Scene image comparisons
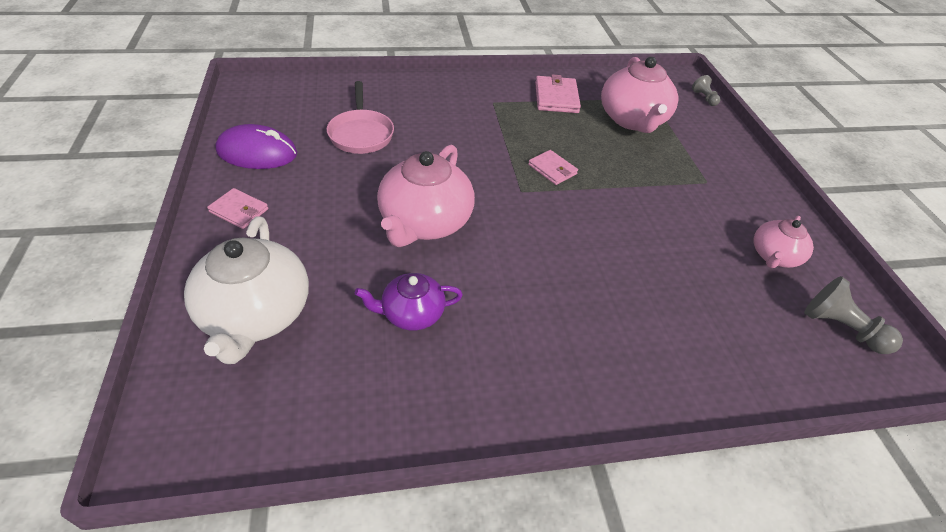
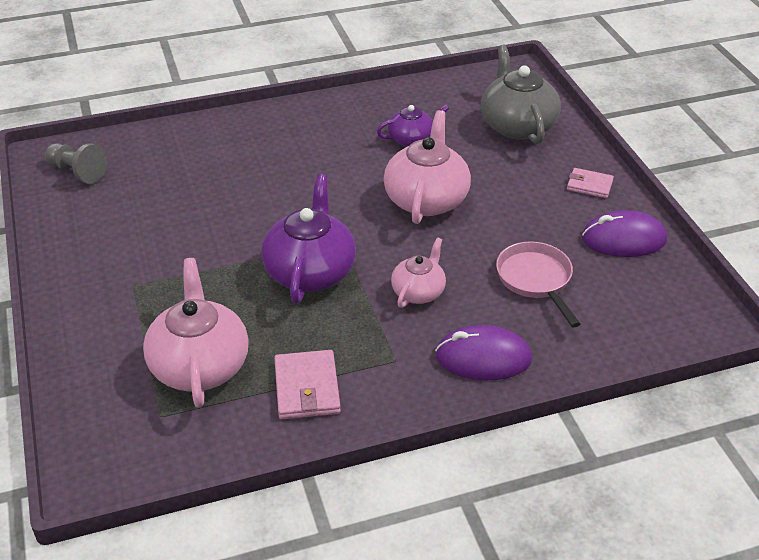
camera: 175 degrees right, 5 degrees down
(256, 314) = (517, 125): white teapot -> grey teapot
(431, 94) = (483, 357): none -> purple mouse
(552, 169) = (310, 271): pink wallet -> purple teapot
(704, 98) = (70, 435): grey pawn -> none
(774, 256) = (101, 217): pink teapot -> pink teapot (418, 292)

Task
Extract every line from the records above that contains the word "pink".

Exercise answer
(552, 169) = (310, 271): pink wallet -> purple teapot
(774, 256) = (101, 217): pink teapot -> pink teapot (418, 292)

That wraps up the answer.